▸ **WORK ITEM**
From the records below, copy the lines that include "moved".

[INFORMATION PROVIDED — start]

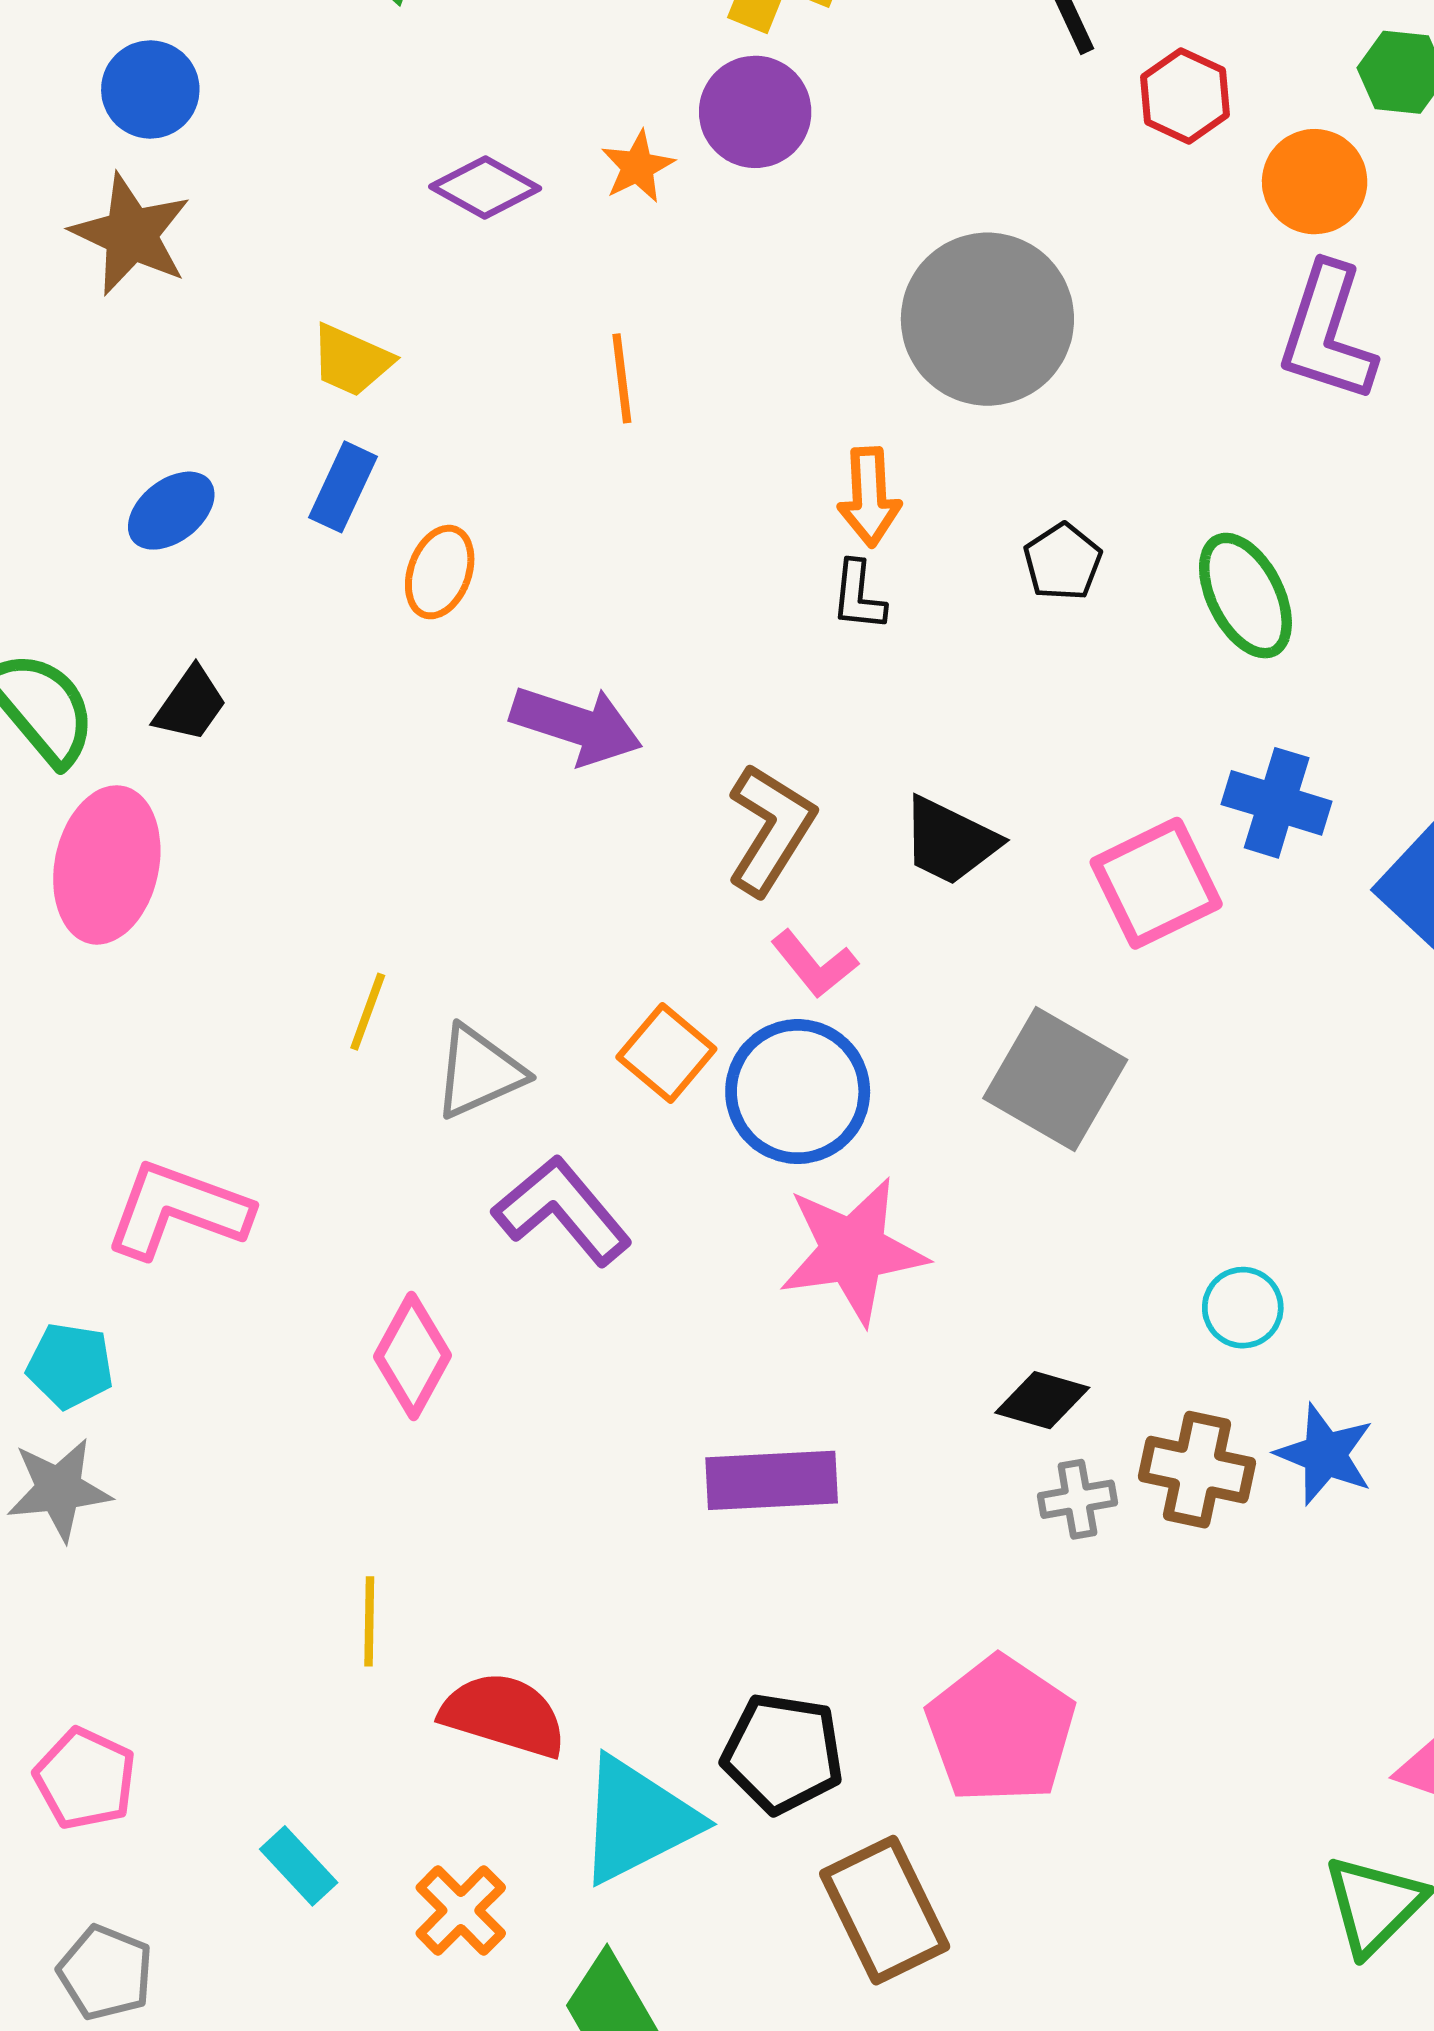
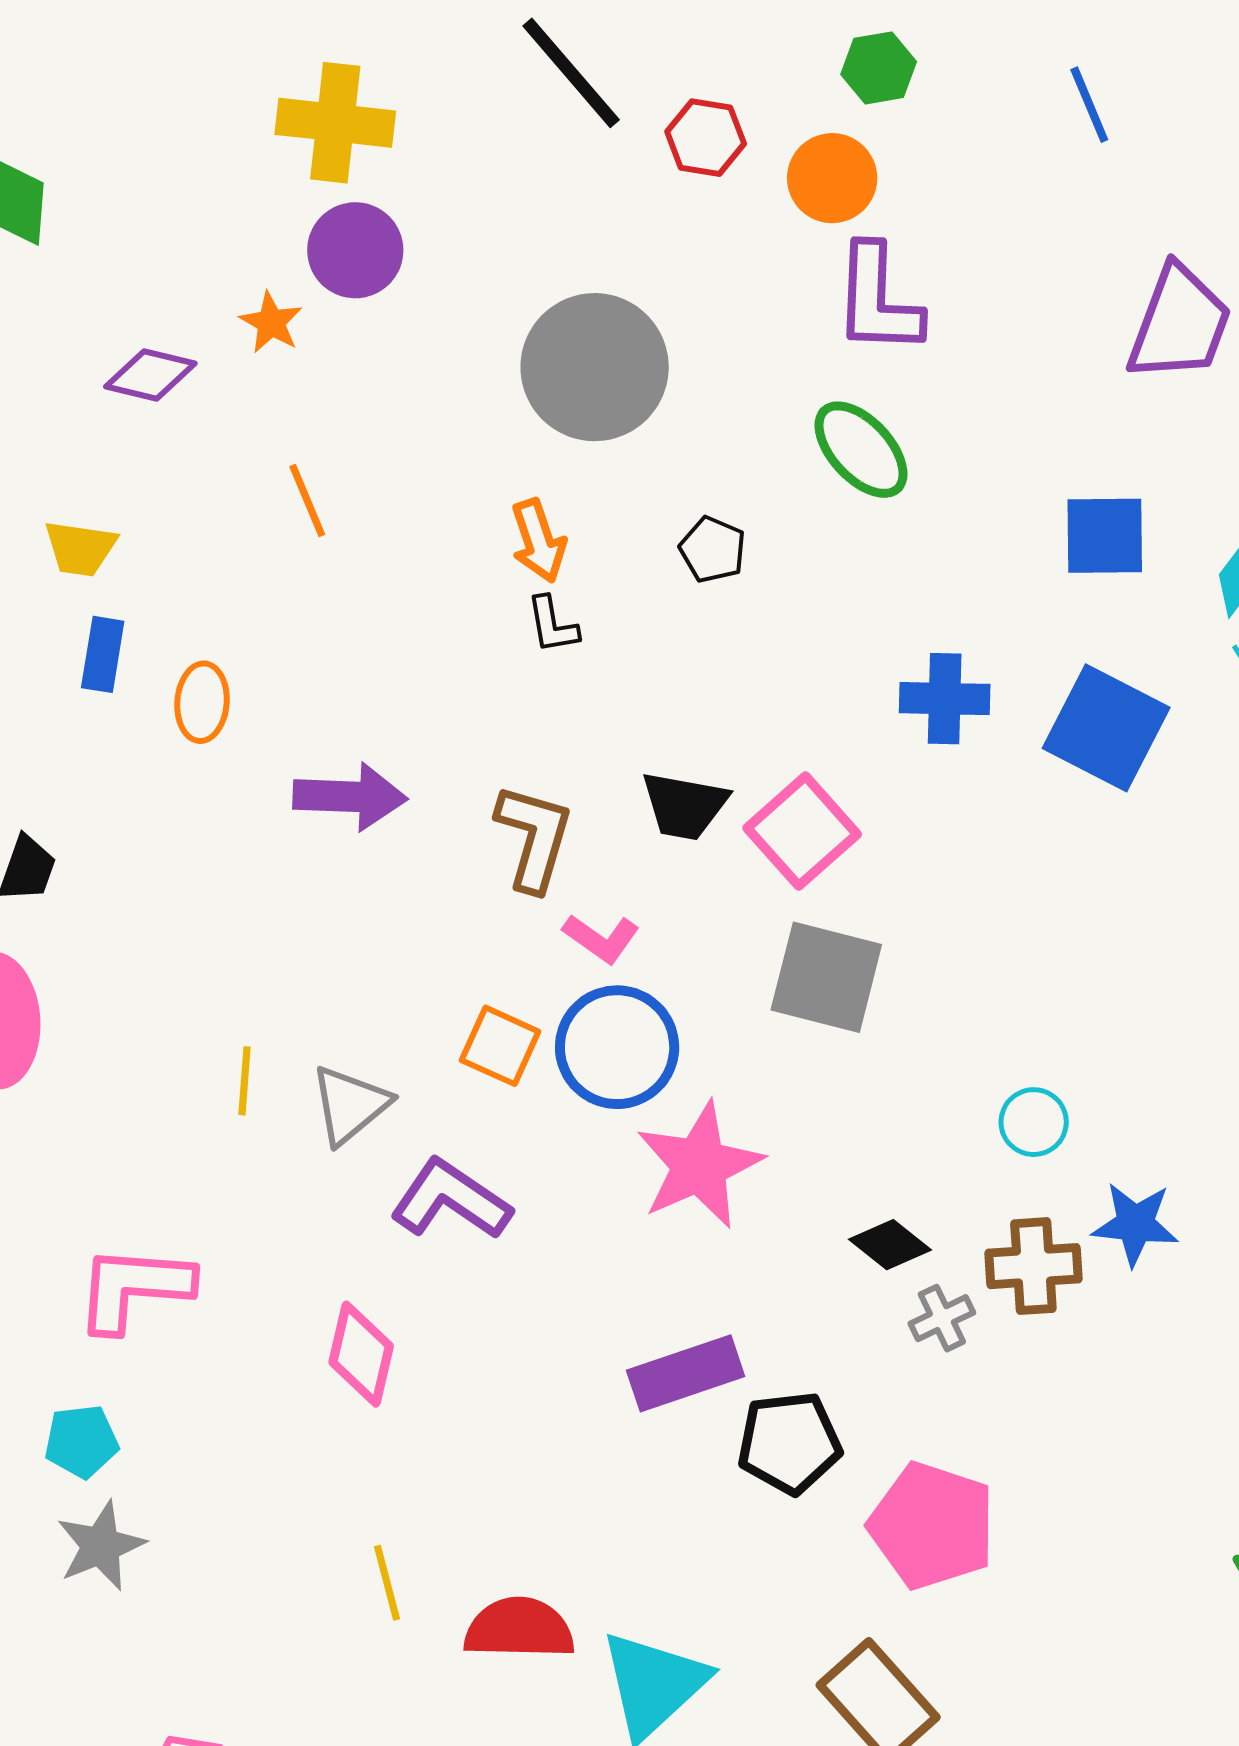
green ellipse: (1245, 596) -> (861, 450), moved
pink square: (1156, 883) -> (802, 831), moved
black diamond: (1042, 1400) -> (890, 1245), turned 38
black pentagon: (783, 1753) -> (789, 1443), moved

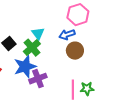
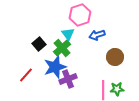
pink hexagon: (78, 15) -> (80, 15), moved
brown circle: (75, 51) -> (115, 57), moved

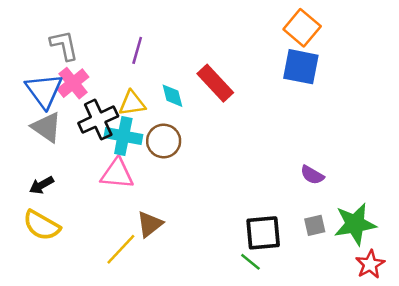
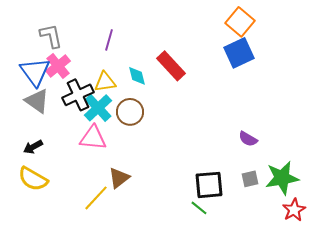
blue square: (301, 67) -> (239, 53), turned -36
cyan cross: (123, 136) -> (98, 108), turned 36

[INFORMATION PROVIDED — finish]

▸ **FINISHED EXERCISE**
green ellipse: (1245, 596) -> (861, 450), moved
pink square: (1156, 883) -> (802, 831), moved
black pentagon: (783, 1753) -> (789, 1443), moved
pink hexagon: (78, 15) -> (80, 15), moved
brown circle: (75, 51) -> (115, 57), moved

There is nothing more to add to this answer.